Everything in the listing below should be repeated exactly, apart from the pictures.

• • • • • • •

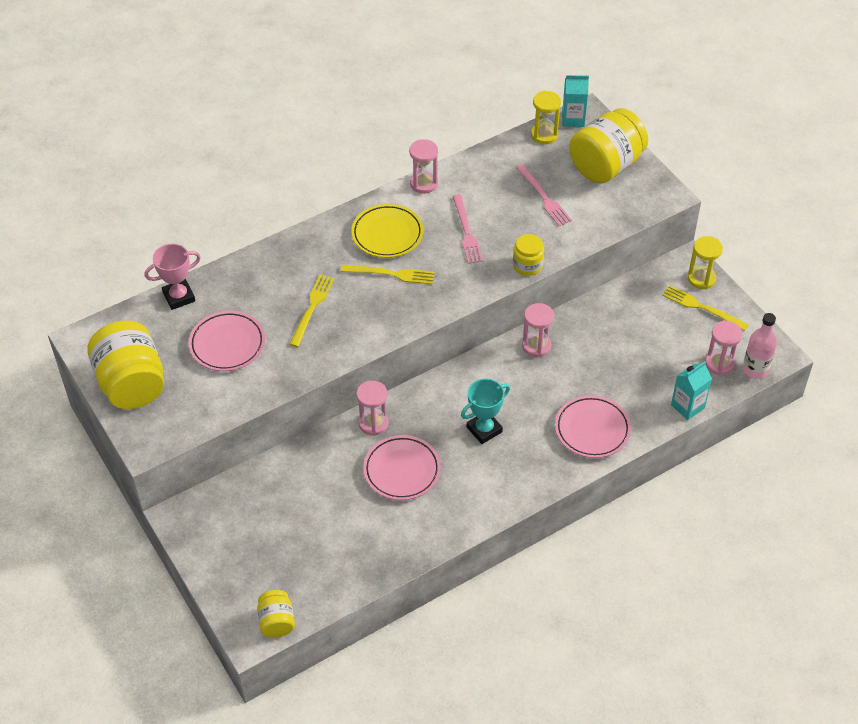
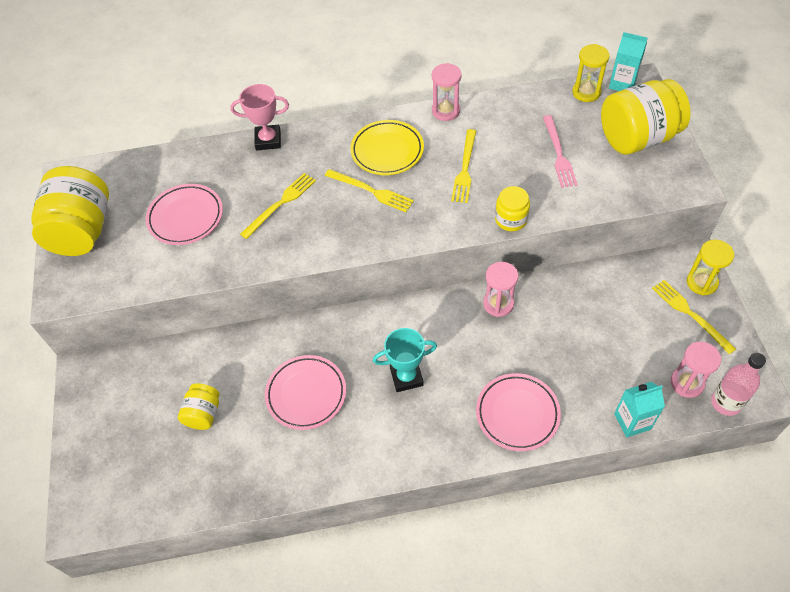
camera: 25 degrees right, 5 degrees up
(179, 297) = (169, 160): pink trophy -> pink trophy (268, 140)
(277, 622) = (108, 517): yellow jar -> yellow jar (203, 414)
(373, 423) = (303, 335): pink hourglass -> none
(466, 232) = (465, 168): pink fork -> yellow fork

• • • • • • •

> **ANSWER FOR THE TASK**:
camera: 25 degrees right, 5 degrees up
(179, 297) = (169, 160): pink trophy -> pink trophy (268, 140)
(277, 622) = (108, 517): yellow jar -> yellow jar (203, 414)
(373, 423) = (303, 335): pink hourglass -> none
(466, 232) = (465, 168): pink fork -> yellow fork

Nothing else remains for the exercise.